Supplied data section start

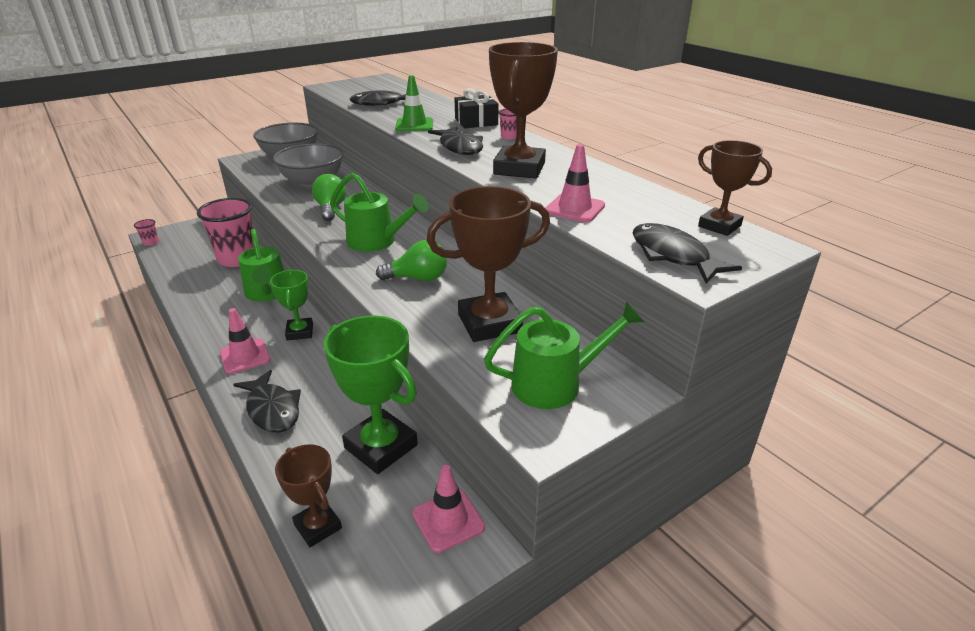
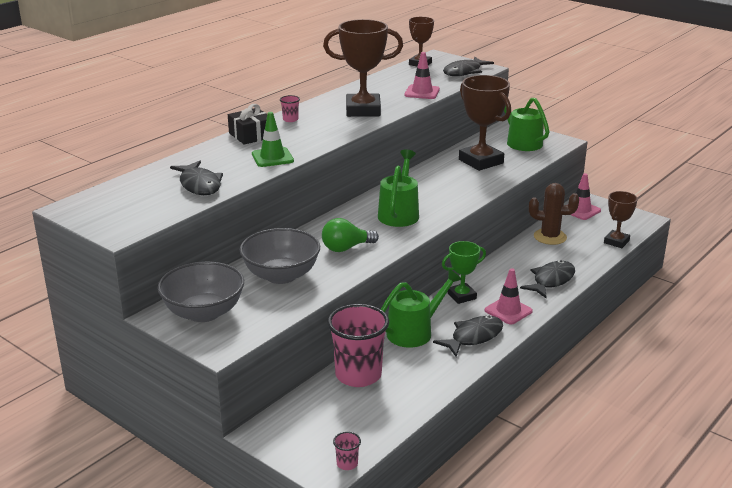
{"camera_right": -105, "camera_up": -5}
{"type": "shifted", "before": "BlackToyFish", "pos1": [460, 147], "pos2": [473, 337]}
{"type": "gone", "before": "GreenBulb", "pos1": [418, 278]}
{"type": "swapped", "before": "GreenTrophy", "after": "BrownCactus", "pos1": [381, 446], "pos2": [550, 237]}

Supplied data section end

*Task requirements*
A word-for-word reprint of the listing above is needed, minus the pictures.

*Result*
{"camera_right": -105, "camera_up": -5}
{"type": "shifted", "before": "BlackToyFish", "pos1": [460, 147], "pos2": [473, 337]}
{"type": "gone", "before": "GreenBulb", "pos1": [418, 278]}
{"type": "swapped", "before": "GreenTrophy", "after": "BrownCactus", "pos1": [381, 446], "pos2": [550, 237]}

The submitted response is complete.